**Problem:** Your answer must be one number: the count of lines below that hold the word "hammer".

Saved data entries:
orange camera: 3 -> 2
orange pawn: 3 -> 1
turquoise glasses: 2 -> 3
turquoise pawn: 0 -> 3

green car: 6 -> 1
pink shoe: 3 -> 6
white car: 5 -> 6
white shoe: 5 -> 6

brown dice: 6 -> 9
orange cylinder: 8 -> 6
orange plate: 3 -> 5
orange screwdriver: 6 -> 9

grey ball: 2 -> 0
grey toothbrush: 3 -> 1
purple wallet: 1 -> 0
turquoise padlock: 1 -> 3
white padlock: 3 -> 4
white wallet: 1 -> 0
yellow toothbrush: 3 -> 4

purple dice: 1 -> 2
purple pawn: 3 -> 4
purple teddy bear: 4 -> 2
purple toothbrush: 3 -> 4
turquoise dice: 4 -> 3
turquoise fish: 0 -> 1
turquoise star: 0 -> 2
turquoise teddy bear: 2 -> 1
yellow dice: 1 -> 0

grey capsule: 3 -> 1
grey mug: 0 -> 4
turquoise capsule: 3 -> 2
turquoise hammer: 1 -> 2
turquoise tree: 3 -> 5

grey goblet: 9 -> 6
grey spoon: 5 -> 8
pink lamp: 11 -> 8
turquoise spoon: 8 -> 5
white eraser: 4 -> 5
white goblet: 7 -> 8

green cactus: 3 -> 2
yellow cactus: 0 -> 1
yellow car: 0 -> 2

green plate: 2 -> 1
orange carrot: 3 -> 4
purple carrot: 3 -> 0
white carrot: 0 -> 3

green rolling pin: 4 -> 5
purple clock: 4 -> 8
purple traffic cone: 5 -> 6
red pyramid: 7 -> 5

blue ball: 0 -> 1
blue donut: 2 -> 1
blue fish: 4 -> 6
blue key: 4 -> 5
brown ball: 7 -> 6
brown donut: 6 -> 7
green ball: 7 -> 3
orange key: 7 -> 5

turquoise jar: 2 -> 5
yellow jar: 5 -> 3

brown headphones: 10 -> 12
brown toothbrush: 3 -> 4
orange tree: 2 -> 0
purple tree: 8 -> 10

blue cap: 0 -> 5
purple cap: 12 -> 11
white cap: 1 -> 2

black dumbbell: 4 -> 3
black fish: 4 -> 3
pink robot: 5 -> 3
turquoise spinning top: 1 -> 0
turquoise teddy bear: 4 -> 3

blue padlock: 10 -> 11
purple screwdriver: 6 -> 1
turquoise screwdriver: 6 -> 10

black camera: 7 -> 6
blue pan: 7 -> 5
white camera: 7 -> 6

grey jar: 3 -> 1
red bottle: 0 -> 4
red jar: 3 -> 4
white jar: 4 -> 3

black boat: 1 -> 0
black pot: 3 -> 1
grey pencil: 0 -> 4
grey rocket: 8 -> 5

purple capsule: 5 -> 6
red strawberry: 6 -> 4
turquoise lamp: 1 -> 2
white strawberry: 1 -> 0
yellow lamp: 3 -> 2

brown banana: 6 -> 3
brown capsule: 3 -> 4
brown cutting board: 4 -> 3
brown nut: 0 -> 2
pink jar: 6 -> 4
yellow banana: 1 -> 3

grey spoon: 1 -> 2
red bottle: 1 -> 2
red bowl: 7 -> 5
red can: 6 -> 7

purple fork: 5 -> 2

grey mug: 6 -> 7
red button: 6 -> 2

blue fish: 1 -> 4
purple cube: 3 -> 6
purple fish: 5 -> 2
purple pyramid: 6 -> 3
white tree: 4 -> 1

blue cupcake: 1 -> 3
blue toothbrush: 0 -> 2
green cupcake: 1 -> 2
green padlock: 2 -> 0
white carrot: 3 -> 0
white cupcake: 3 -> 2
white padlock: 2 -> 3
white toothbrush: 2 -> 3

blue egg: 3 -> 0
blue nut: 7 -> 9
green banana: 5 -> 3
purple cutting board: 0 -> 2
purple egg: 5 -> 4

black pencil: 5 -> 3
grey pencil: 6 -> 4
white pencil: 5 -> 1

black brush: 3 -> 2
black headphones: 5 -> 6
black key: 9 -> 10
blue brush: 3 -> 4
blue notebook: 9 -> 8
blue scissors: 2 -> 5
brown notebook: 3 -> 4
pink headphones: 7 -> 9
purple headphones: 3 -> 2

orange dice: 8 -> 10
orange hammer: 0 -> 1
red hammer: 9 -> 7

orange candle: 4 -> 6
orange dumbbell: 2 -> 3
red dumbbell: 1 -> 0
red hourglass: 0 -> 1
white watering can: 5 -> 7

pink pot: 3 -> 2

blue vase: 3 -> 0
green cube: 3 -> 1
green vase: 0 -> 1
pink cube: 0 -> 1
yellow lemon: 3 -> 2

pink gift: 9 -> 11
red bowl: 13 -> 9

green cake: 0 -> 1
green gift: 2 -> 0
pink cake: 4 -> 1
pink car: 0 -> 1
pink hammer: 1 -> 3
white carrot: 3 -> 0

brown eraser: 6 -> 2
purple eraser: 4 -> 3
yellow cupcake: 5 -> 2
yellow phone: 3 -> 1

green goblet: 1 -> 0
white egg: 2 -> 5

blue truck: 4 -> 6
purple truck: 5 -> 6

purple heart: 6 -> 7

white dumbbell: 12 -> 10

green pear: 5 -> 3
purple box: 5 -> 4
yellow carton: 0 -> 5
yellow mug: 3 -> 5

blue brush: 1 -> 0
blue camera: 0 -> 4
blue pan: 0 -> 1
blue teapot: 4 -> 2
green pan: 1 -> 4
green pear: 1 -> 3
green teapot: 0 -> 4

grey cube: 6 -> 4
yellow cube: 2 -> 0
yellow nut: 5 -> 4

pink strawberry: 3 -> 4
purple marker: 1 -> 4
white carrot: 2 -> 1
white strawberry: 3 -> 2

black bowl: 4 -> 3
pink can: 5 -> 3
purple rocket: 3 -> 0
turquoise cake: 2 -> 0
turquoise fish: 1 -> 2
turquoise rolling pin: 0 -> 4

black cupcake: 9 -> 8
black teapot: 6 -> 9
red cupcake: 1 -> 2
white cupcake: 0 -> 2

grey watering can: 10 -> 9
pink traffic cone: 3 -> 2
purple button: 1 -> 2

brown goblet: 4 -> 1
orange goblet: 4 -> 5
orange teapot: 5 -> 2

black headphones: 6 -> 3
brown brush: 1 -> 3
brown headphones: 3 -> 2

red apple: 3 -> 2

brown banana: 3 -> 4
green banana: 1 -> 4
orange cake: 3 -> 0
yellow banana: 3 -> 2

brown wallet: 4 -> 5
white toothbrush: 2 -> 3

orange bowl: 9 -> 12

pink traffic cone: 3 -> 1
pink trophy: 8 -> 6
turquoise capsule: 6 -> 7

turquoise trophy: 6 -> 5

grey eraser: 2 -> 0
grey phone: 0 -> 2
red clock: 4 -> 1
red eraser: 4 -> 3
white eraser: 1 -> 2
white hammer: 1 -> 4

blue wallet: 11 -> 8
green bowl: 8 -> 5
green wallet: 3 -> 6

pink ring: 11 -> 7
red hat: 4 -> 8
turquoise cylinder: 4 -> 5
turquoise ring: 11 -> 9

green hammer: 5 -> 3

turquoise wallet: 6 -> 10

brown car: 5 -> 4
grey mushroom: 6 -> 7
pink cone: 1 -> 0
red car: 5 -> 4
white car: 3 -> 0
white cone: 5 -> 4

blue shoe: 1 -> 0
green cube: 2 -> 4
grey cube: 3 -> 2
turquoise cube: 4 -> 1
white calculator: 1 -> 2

**Problem solution:** 6